Dataset extract:
• • •

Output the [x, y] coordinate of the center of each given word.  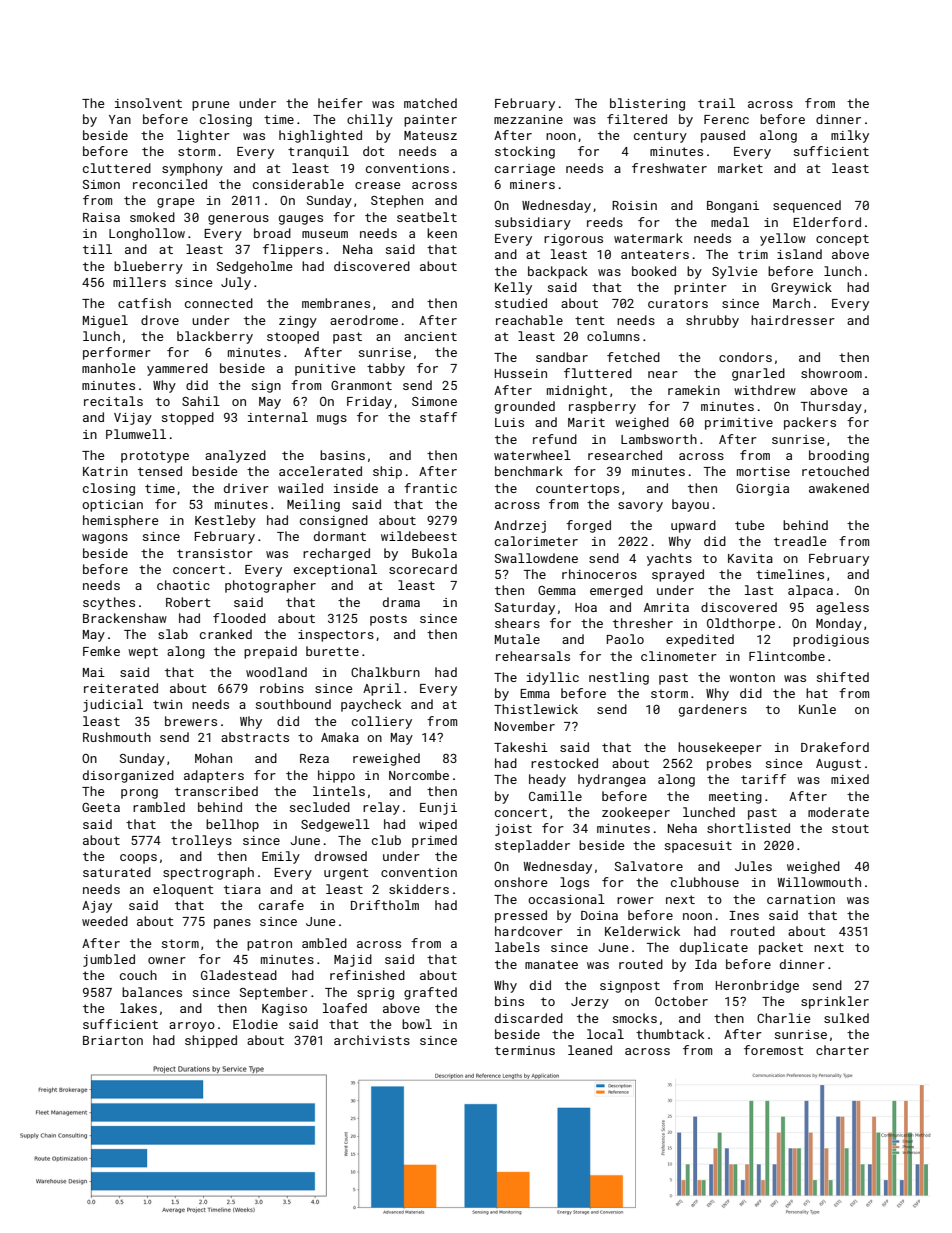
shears [517, 623]
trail [716, 103]
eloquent [183, 890]
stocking [525, 152]
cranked [226, 634]
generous [238, 220]
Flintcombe [787, 656]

• • •

Exercise description: Reproduce all of the entries above with "center" replaced by "midpoint" and everything else unchanged. Omit the pictures from your answer.

Answer in full:
Output the [x, y] coordinate of the midpoint of each given word.  
shears [517, 623]
trail [716, 103]
eloquent [183, 890]
stocking [525, 152]
cranked [226, 634]
generous [238, 220]
Flintcombe [787, 656]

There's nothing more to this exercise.